• [What to do]: Transcribe the lines below verbatim, skipping the images.

═════ The data

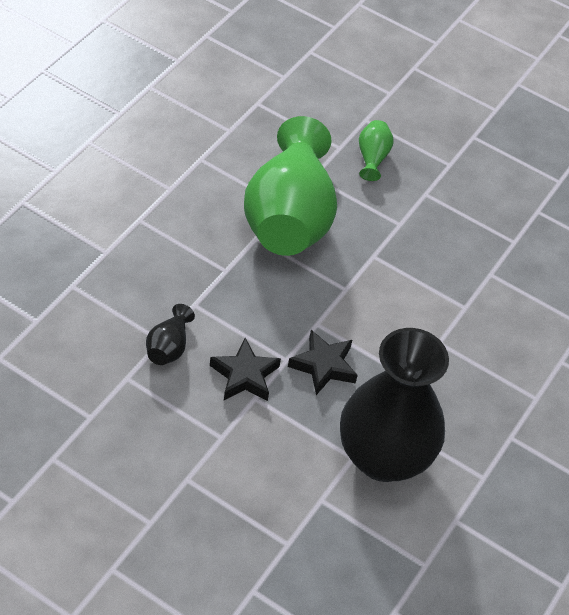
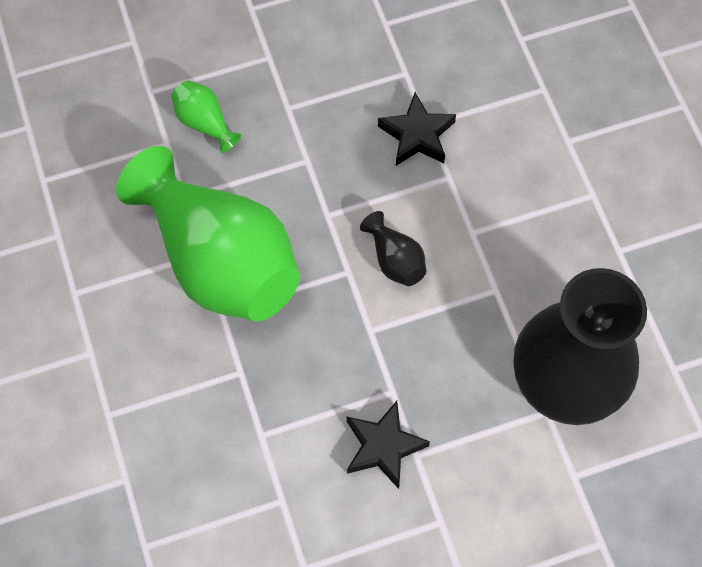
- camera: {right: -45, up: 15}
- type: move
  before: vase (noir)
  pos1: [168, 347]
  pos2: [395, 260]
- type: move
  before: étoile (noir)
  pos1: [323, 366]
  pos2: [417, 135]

══════════

• [Task result]:
- camera: {right: -45, up: 15}
- type: move
  before: vase (noir)
  pos1: [168, 347]
  pos2: [395, 260]
- type: move
  before: étoile (noir)
  pos1: [323, 366]
  pos2: [417, 135]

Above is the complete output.